- TASK DATA
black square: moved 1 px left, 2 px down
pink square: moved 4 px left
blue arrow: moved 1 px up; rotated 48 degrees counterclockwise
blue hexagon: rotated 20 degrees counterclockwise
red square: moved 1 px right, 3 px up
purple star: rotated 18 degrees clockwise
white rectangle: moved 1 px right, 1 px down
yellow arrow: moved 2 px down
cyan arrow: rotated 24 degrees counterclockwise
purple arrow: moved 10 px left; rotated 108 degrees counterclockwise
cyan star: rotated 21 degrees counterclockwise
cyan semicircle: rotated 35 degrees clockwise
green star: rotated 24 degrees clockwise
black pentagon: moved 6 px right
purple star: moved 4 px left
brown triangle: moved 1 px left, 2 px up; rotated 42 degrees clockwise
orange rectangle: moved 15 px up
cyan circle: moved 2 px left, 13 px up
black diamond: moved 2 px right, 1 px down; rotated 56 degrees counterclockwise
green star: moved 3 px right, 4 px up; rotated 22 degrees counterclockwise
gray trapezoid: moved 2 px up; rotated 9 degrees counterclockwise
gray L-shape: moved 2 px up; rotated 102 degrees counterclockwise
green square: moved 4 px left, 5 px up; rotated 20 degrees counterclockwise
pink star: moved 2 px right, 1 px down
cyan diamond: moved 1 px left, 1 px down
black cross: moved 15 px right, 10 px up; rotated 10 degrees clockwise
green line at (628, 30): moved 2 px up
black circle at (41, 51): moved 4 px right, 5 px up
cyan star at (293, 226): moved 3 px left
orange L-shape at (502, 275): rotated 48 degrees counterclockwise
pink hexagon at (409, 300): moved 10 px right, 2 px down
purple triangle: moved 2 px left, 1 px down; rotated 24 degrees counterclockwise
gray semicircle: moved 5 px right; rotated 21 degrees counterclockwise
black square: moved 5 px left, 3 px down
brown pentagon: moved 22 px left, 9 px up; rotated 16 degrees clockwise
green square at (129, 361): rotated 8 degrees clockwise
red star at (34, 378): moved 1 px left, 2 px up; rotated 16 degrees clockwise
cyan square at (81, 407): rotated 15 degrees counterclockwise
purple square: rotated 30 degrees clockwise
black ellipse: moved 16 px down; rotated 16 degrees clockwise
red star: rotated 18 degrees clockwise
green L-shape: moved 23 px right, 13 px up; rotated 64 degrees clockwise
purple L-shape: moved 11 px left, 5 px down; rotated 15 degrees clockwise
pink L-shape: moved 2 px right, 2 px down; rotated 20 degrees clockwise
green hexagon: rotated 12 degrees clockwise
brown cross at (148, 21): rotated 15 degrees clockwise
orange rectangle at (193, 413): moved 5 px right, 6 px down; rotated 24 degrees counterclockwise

- JOB
Please reproduce every line of the data above without changing anything.

- FINAL ANSWER
black square: moved 1 px left, 2 px down
pink square: moved 4 px left
blue arrow: moved 1 px up; rotated 48 degrees counterclockwise
blue hexagon: rotated 20 degrees counterclockwise
red square: moved 1 px right, 3 px up
purple star: rotated 18 degrees clockwise
white rectangle: moved 1 px right, 1 px down
yellow arrow: moved 2 px down
cyan arrow: rotated 24 degrees counterclockwise
purple arrow: moved 10 px left; rotated 108 degrees counterclockwise
cyan star: rotated 21 degrees counterclockwise
cyan semicircle: rotated 35 degrees clockwise
green star: rotated 24 degrees clockwise
black pentagon: moved 6 px right
purple star: moved 4 px left
brown triangle: moved 1 px left, 2 px up; rotated 42 degrees clockwise
orange rectangle: moved 15 px up
cyan circle: moved 2 px left, 13 px up
black diamond: moved 2 px right, 1 px down; rotated 56 degrees counterclockwise
green star: moved 3 px right, 4 px up; rotated 22 degrees counterclockwise
gray trapezoid: moved 2 px up; rotated 9 degrees counterclockwise
gray L-shape: moved 2 px up; rotated 102 degrees counterclockwise
green square: moved 4 px left, 5 px up; rotated 20 degrees counterclockwise
pink star: moved 2 px right, 1 px down
cyan diamond: moved 1 px left, 1 px down
black cross: moved 15 px right, 10 px up; rotated 10 degrees clockwise
green line at (628, 30): moved 2 px up
black circle at (41, 51): moved 4 px right, 5 px up
cyan star at (293, 226): moved 3 px left
orange L-shape at (502, 275): rotated 48 degrees counterclockwise
pink hexagon at (409, 300): moved 10 px right, 2 px down
purple triangle: moved 2 px left, 1 px down; rotated 24 degrees counterclockwise
gray semicircle: moved 5 px right; rotated 21 degrees counterclockwise
black square: moved 5 px left, 3 px down
brown pentagon: moved 22 px left, 9 px up; rotated 16 degrees clockwise
green square at (129, 361): rotated 8 degrees clockwise
red star at (34, 378): moved 1 px left, 2 px up; rotated 16 degrees clockwise
cyan square at (81, 407): rotated 15 degrees counterclockwise
purple square: rotated 30 degrees clockwise
black ellipse: moved 16 px down; rotated 16 degrees clockwise
red star: rotated 18 degrees clockwise
green L-shape: moved 23 px right, 13 px up; rotated 64 degrees clockwise
purple L-shape: moved 11 px left, 5 px down; rotated 15 degrees clockwise
pink L-shape: moved 2 px right, 2 px down; rotated 20 degrees clockwise
green hexagon: rotated 12 degrees clockwise
brown cross at (148, 21): rotated 15 degrees clockwise
orange rectangle at (193, 413): moved 5 px right, 6 px down; rotated 24 degrees counterclockwise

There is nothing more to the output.